Input data: Begin

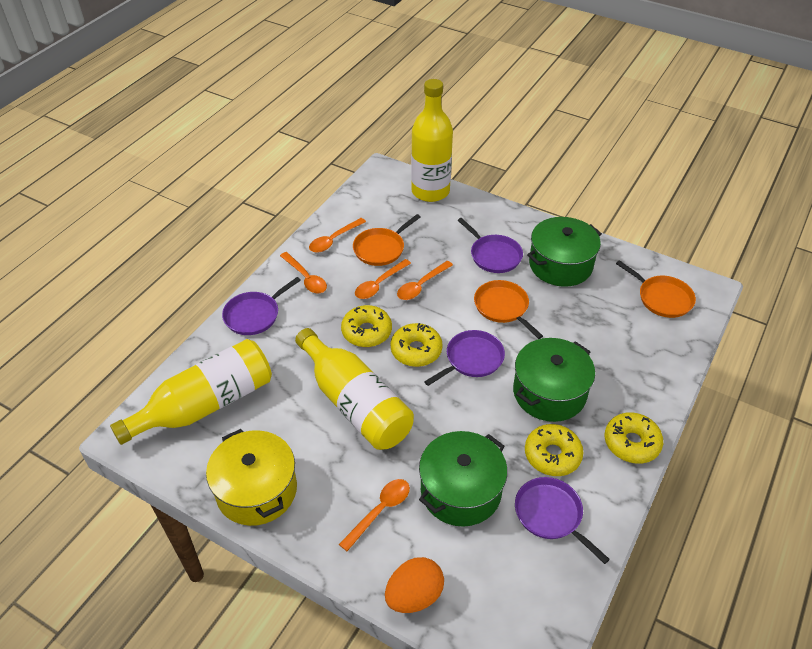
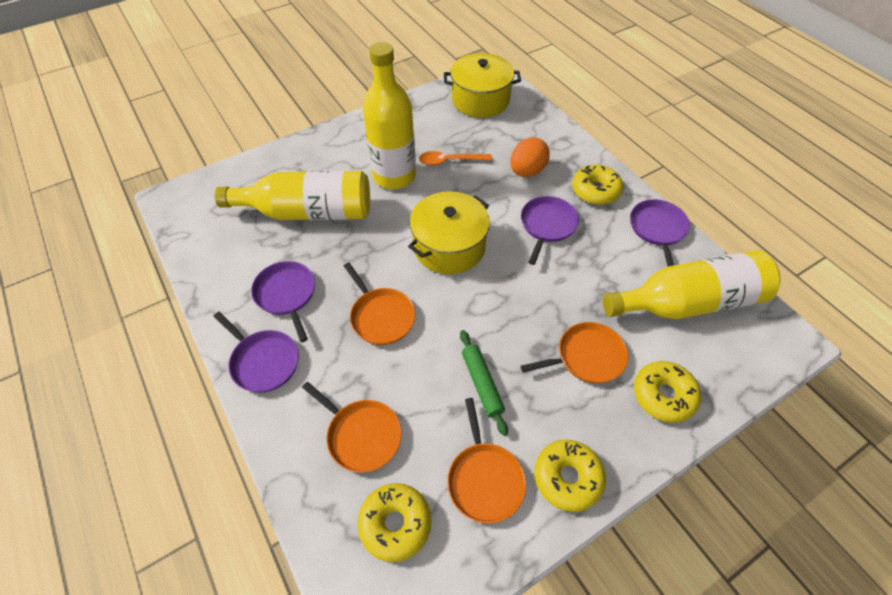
green pot: 3 -> 0
green rolling pin: 0 -> 1
orange pan: 3 -> 4
orange spoon: 5 -> 1
yellow pot: 1 -> 2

Input data: End

> **Work to be completed**: Transcribe the records above exactly, leaving out every picture.

> **Written response**:
green pot: 3 -> 0
green rolling pin: 0 -> 1
orange pan: 3 -> 4
orange spoon: 5 -> 1
yellow pot: 1 -> 2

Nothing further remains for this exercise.